**TASK STATEMENT:**
Please restate the entries verbatim. The copy should hold no pictures.

[Records excerpted from a collection]
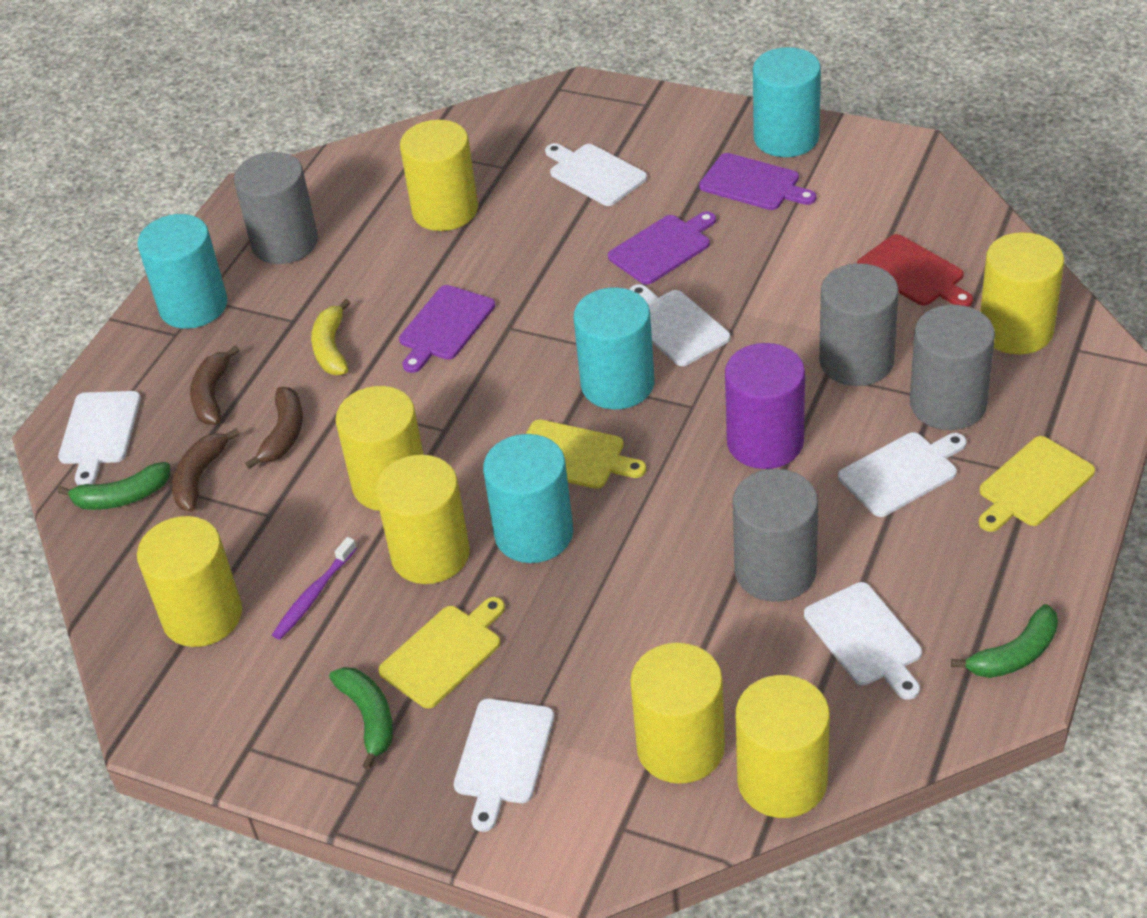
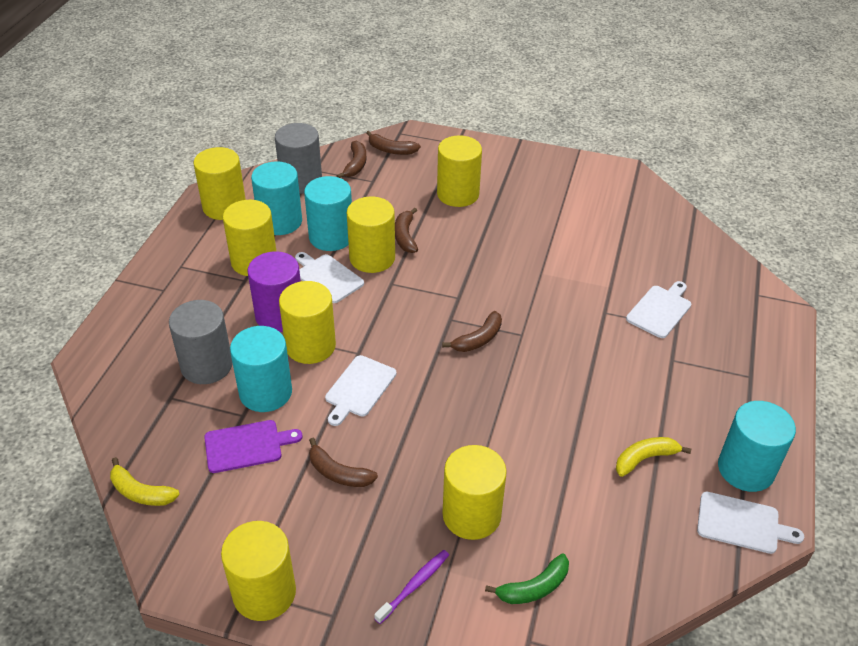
brown banana: 3 -> 5
green banana: 3 -> 1
grey cylinder: 4 -> 2
purple cutting board: 3 -> 1
red cutting board: 1 -> 0
white cutting board: 6 -> 4
yellow banana: 1 -> 2
yellow cutting board: 3 -> 0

**ANSWER TO THE EXERCISE:**
brown banana: 3 -> 5
green banana: 3 -> 1
grey cylinder: 4 -> 2
purple cutting board: 3 -> 1
red cutting board: 1 -> 0
white cutting board: 6 -> 4
yellow banana: 1 -> 2
yellow cutting board: 3 -> 0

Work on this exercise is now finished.